----- Input
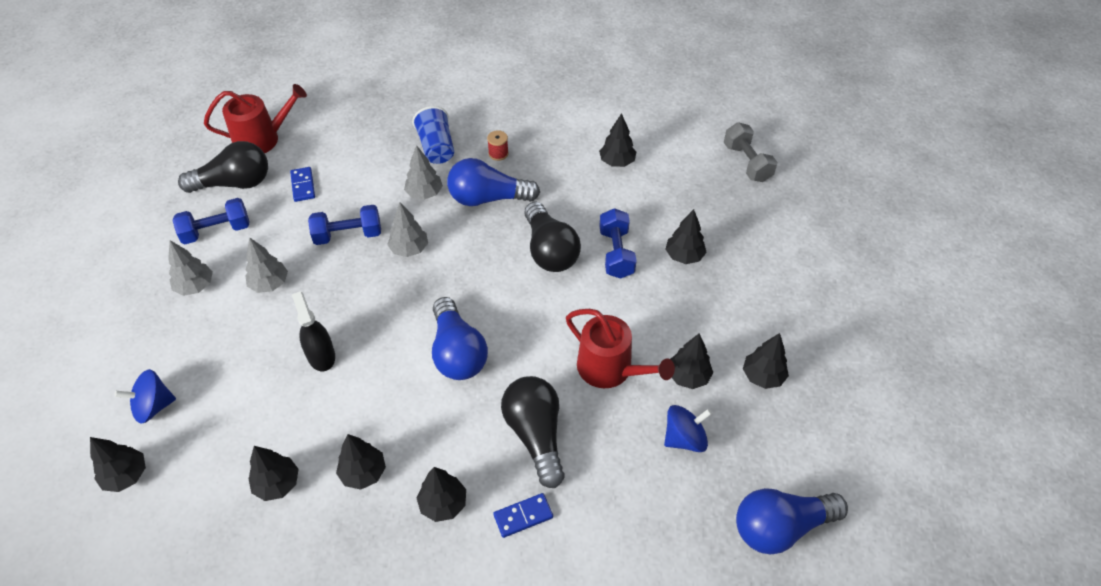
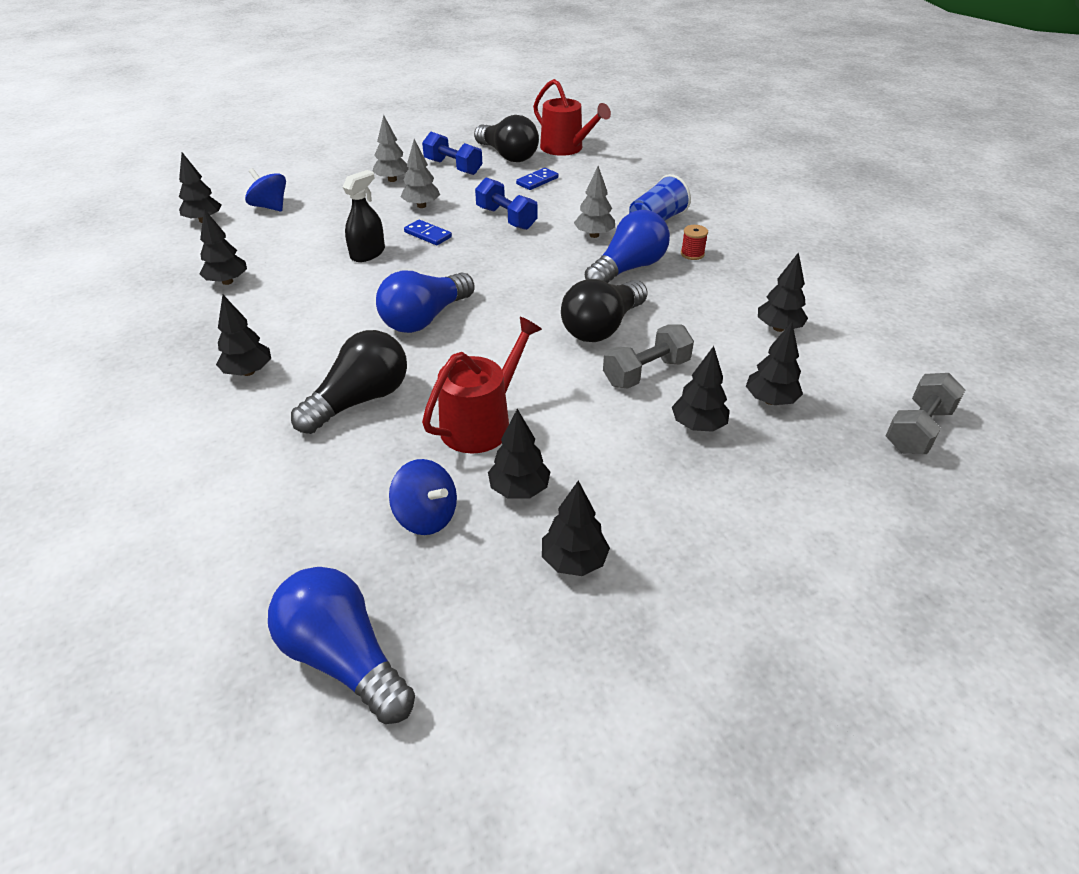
camera: 60 degrees right, 10 degrees down
(363, 473) = (259, 317): black tree -> black tree (770, 400)
(409, 249) = (521, 251): grey tree -> none
(488, 198) = (628, 268): blue light bulb -> blue light bulb turned 75 degrees clockwise
(523, 516) = (257, 426): blue domino -> blue domino (428, 235)
(610, 369) = (481, 423): red watering can -> red watering can turned 150 degrees counterclockwise
(616, 253) = (646, 372): blue dumbbell -> grey dumbbell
----------
■ **Task**: Write every entry again exactly as given, skipping the pictures.

■ **The completed task**:
camera: 60 degrees right, 10 degrees down
(363, 473) = (259, 317): black tree -> black tree (770, 400)
(409, 249) = (521, 251): grey tree -> none
(488, 198) = (628, 268): blue light bulb -> blue light bulb turned 75 degrees clockwise
(523, 516) = (257, 426): blue domino -> blue domino (428, 235)
(610, 369) = (481, 423): red watering can -> red watering can turned 150 degrees counterclockwise
(616, 253) = (646, 372): blue dumbbell -> grey dumbbell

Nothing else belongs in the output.